The data below contains pictures, which are to be skipped; the lines starting at the line with "C6: 1uF (plus GND, minus BUF) -> none" and ending at the line with "V1: 3.3V (plus" are to be output exactly, both ends included.

• _RECORD EXCERPTS_
%%

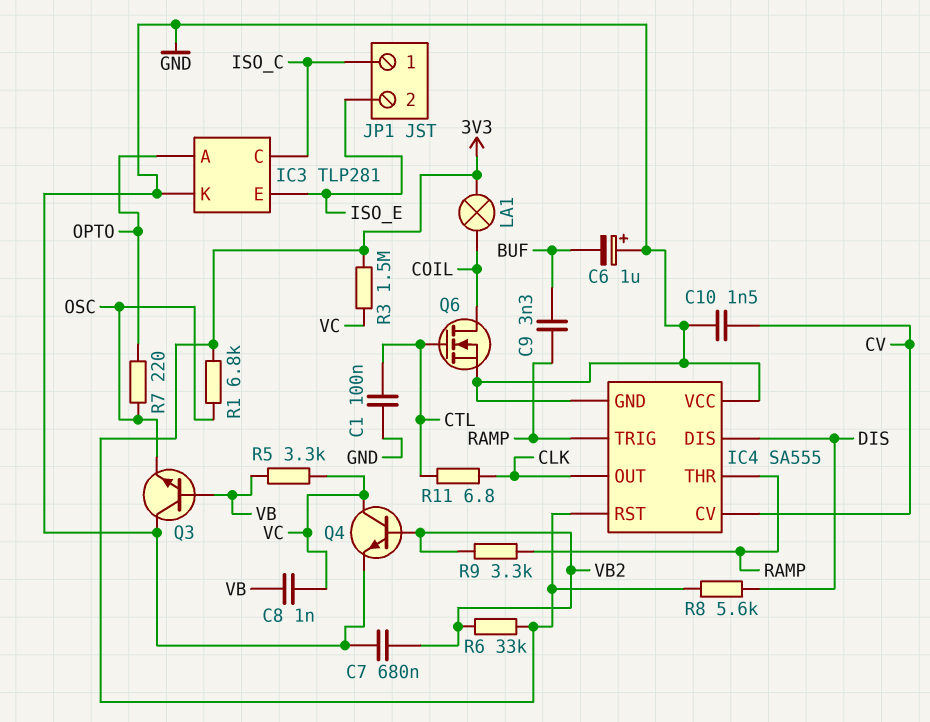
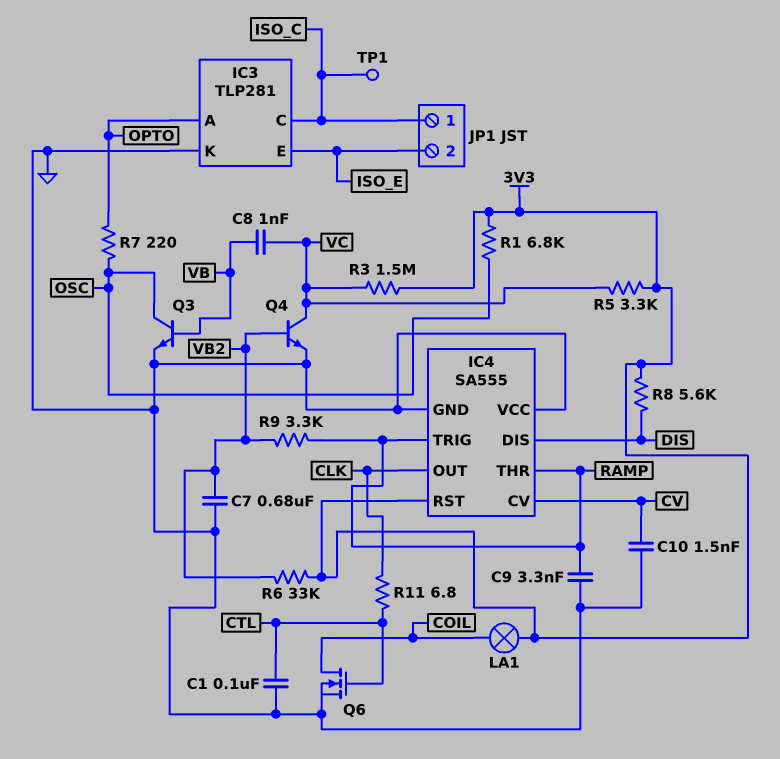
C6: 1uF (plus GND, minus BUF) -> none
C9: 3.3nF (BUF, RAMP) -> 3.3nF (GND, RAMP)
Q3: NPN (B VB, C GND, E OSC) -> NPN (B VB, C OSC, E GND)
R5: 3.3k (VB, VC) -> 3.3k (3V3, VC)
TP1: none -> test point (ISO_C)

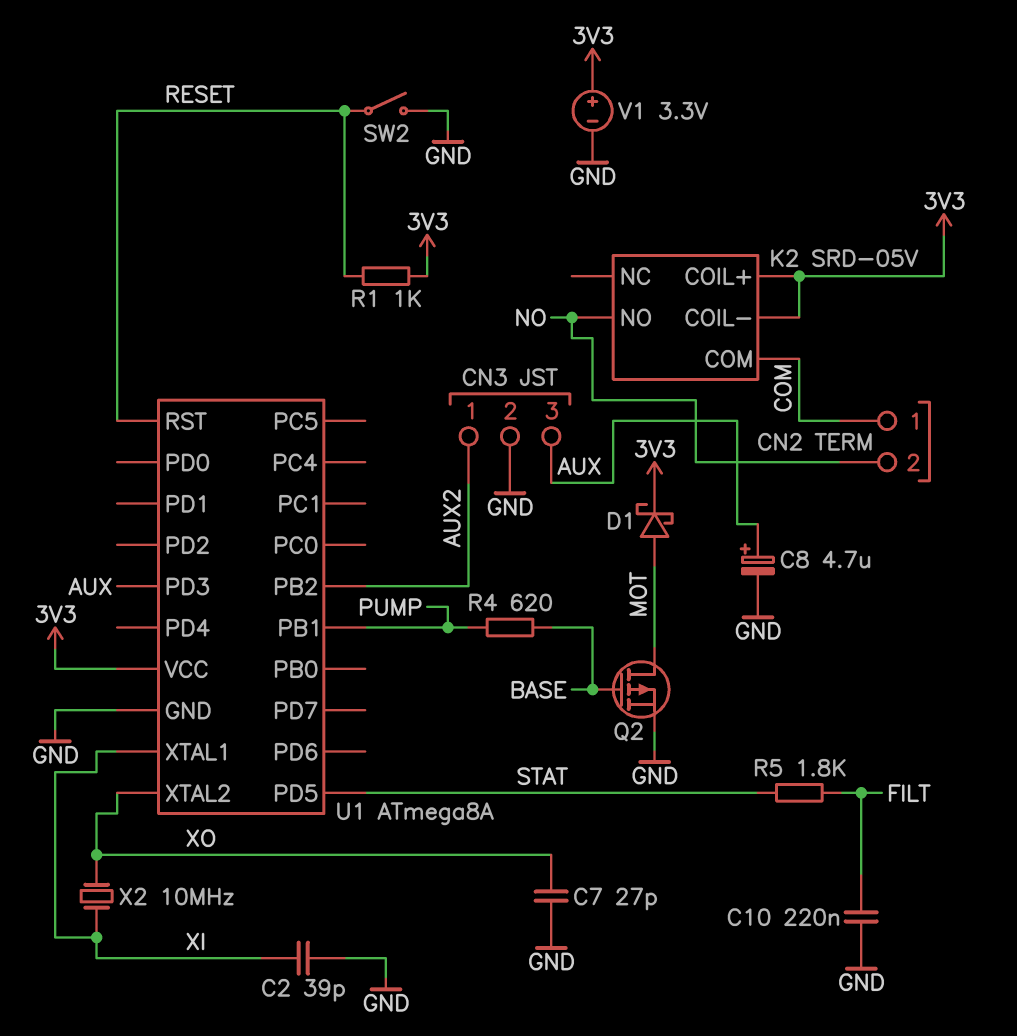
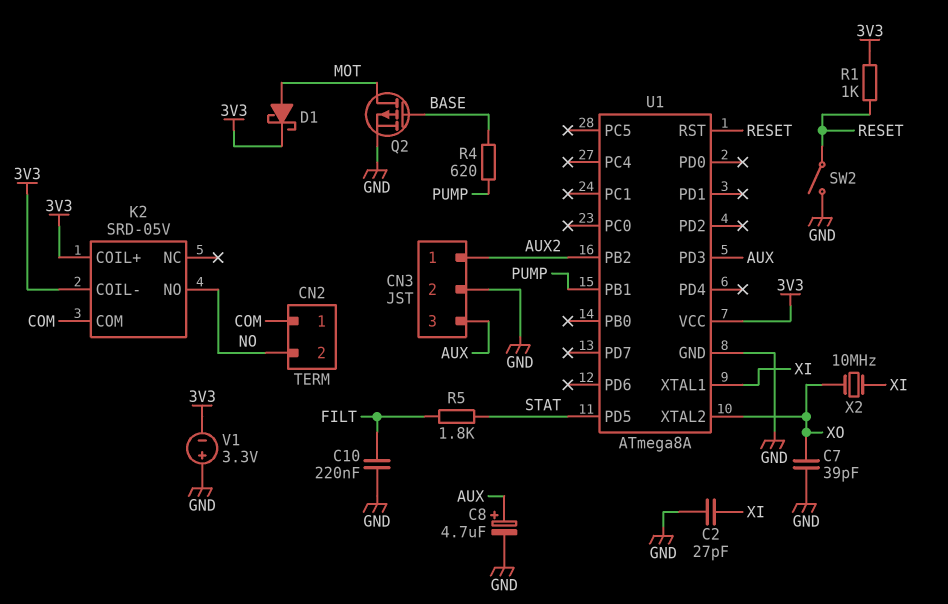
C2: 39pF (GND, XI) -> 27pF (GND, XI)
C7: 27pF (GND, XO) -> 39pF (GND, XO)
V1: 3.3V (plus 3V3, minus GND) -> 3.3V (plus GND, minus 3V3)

%%
%%

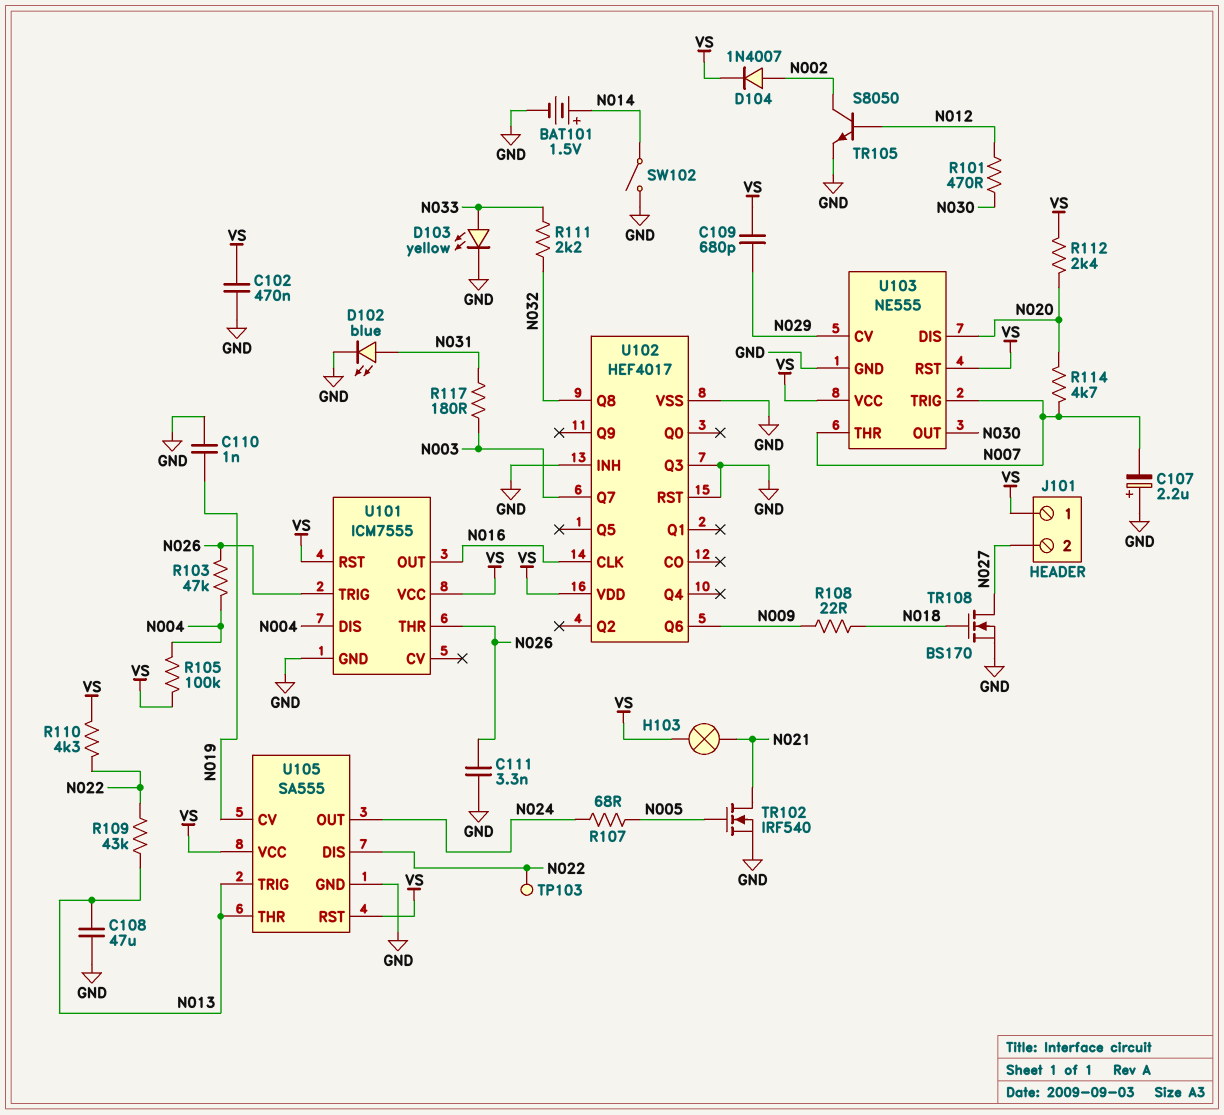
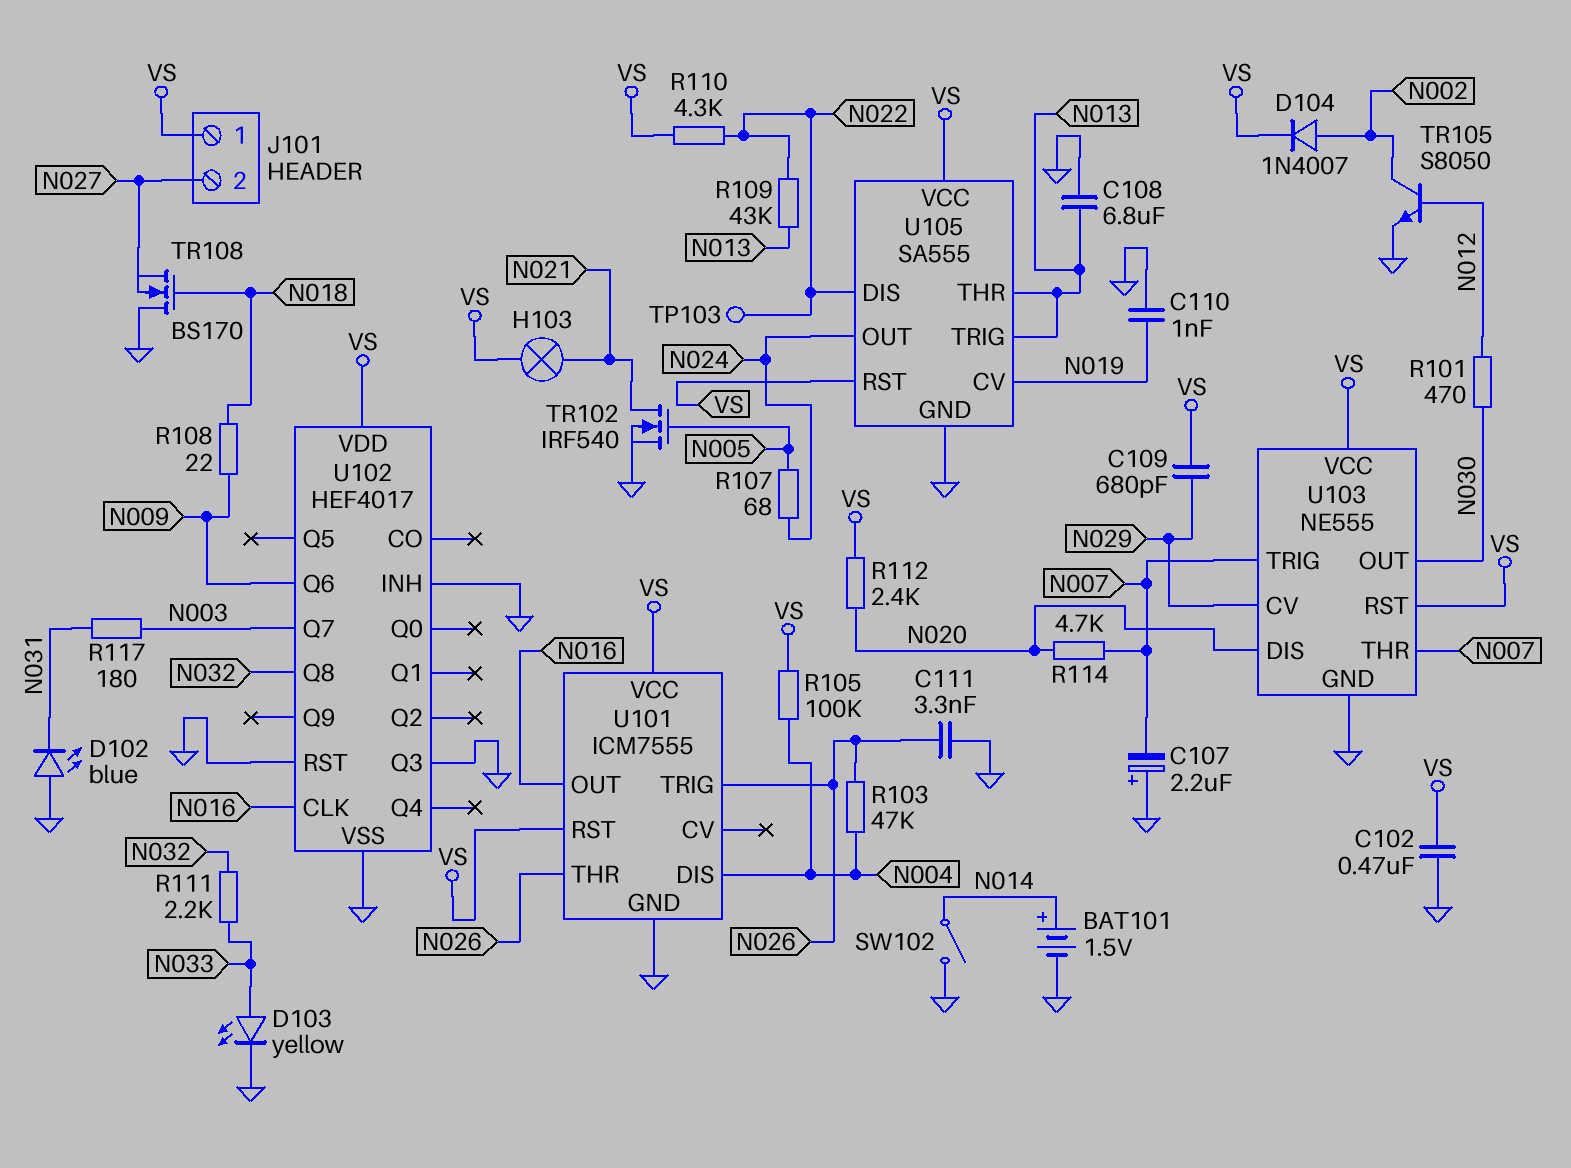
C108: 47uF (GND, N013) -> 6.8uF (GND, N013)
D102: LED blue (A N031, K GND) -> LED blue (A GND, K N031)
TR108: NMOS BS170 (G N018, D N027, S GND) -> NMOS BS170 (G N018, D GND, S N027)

%%
%%

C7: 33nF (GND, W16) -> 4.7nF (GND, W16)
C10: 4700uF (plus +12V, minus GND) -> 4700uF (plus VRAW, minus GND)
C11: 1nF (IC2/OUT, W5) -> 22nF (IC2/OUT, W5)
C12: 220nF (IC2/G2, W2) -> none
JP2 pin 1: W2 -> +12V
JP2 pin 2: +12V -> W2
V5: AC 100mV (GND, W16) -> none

%%

• _EXERCISE RESPONSE_
C6: 1uF (plus GND, minus BUF) -> none
C9: 3.3nF (BUF, RAMP) -> 3.3nF (GND, RAMP)
Q3: NPN (B VB, C GND, E OSC) -> NPN (B VB, C OSC, E GND)
R5: 3.3k (VB, VC) -> 3.3k (3V3, VC)
TP1: none -> test point (ISO_C)

C2: 39pF (GND, XI) -> 27pF (GND, XI)
C7: 27pF (GND, XO) -> 39pF (GND, XO)
V1: 3.3V (plus 3V3, minus GND) -> 3.3V (plus GND, minus 3V3)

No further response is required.